» **TASK DESCRIPTION**
Only these lines should appear, exactly: the one containing "gray trapezoid: moved 98 px left" and every line after it through the end of the material below.

» **INFORMATION GIVEN**
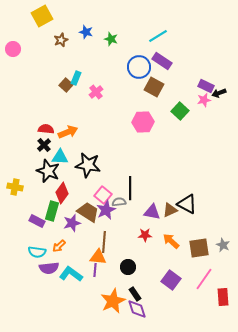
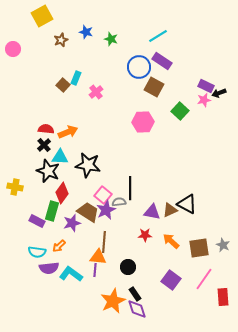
brown square at (66, 85): moved 3 px left
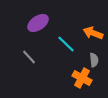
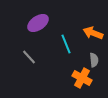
cyan line: rotated 24 degrees clockwise
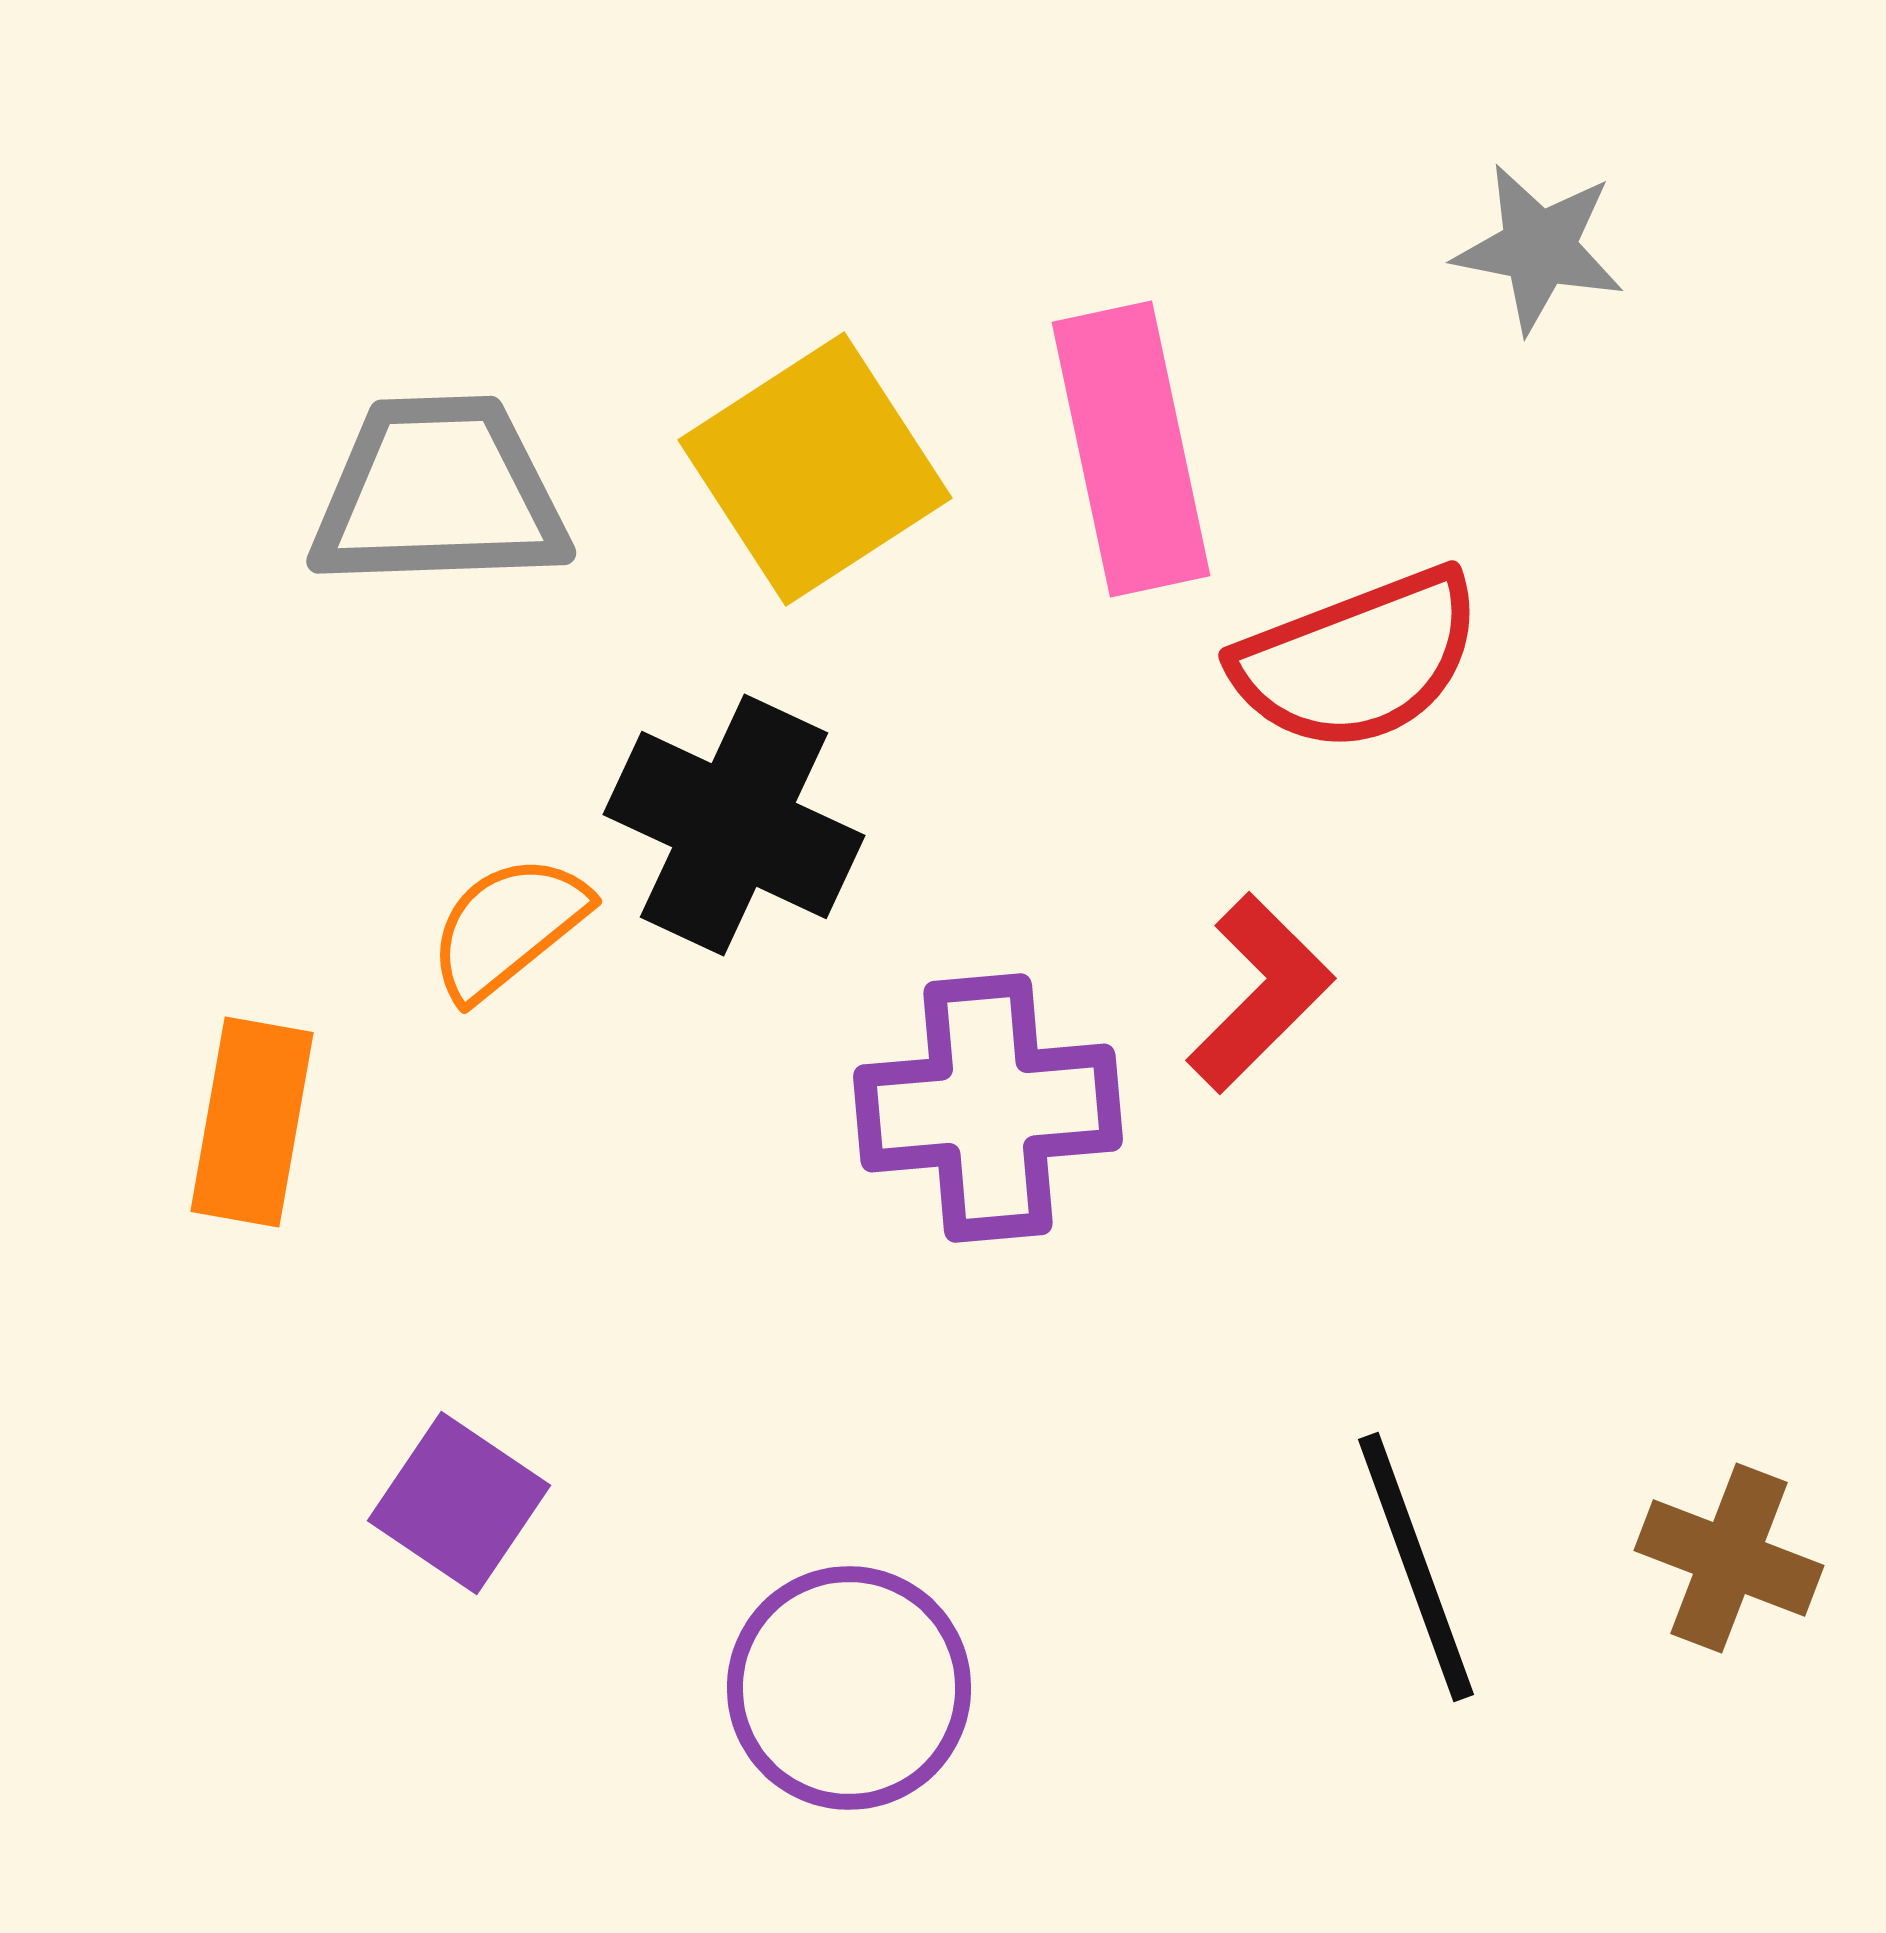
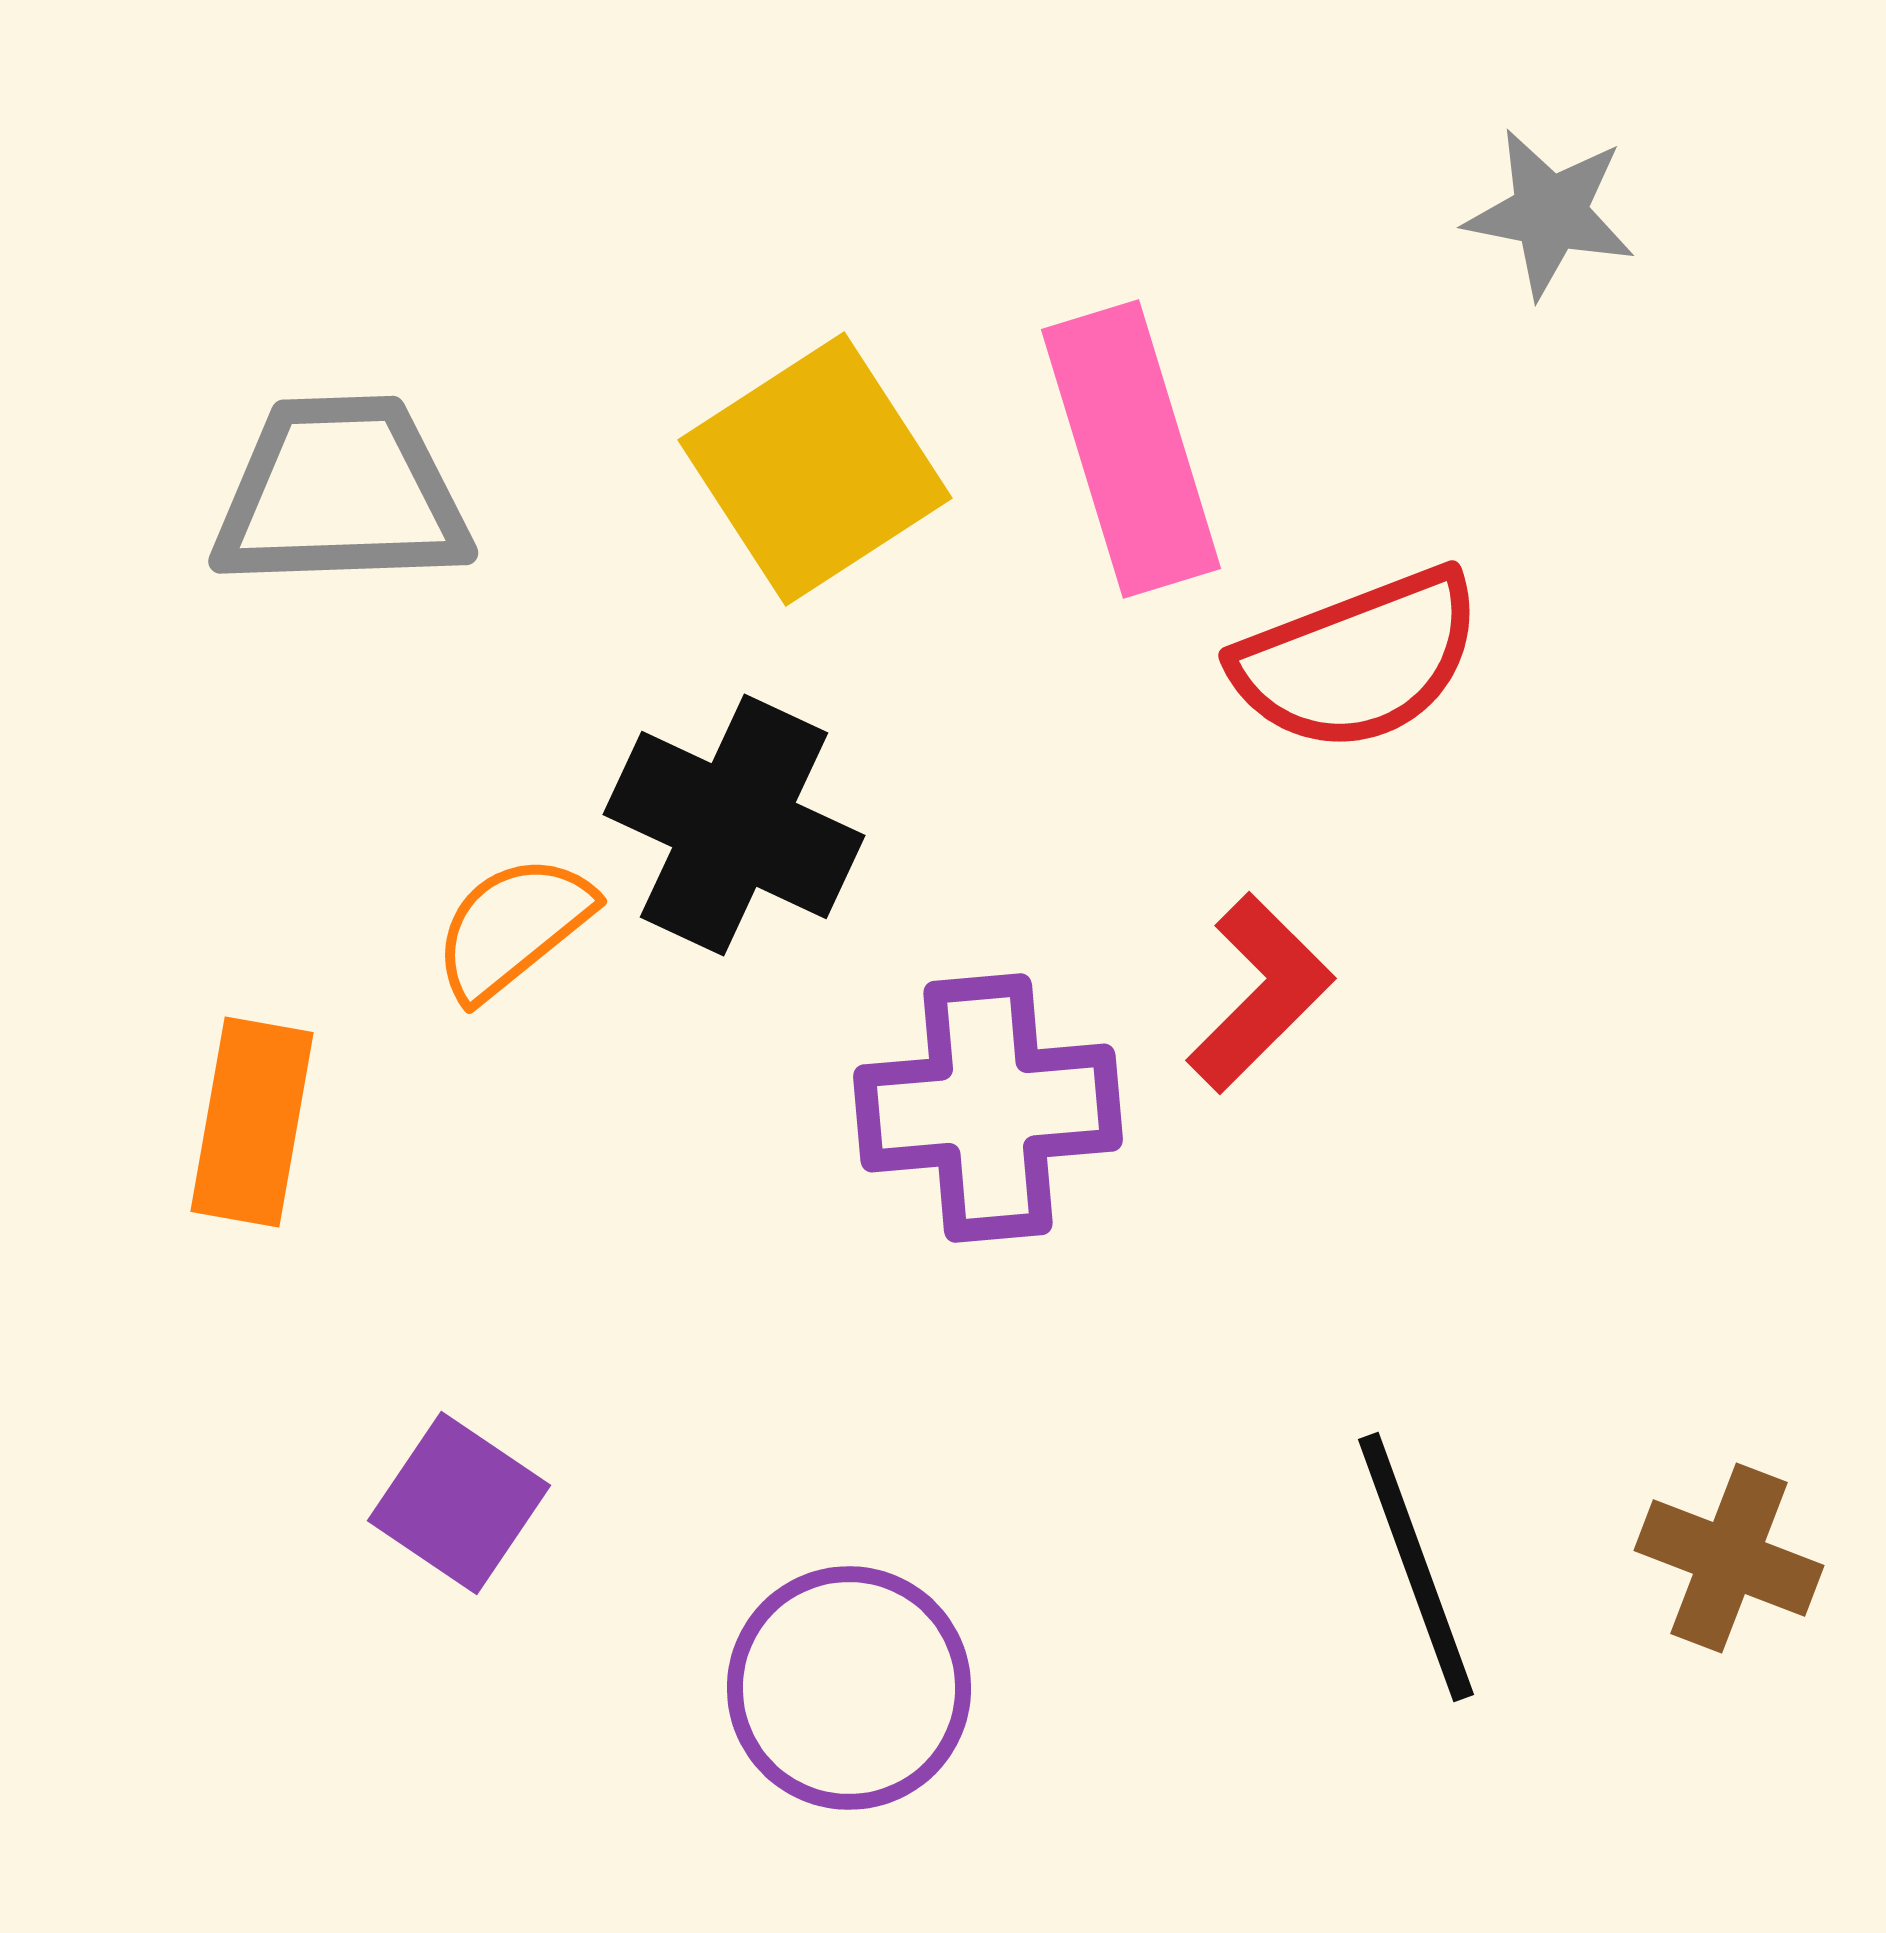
gray star: moved 11 px right, 35 px up
pink rectangle: rotated 5 degrees counterclockwise
gray trapezoid: moved 98 px left
orange semicircle: moved 5 px right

» **ANSWER TO THIS TASK**
gray trapezoid: moved 98 px left
orange semicircle: moved 5 px right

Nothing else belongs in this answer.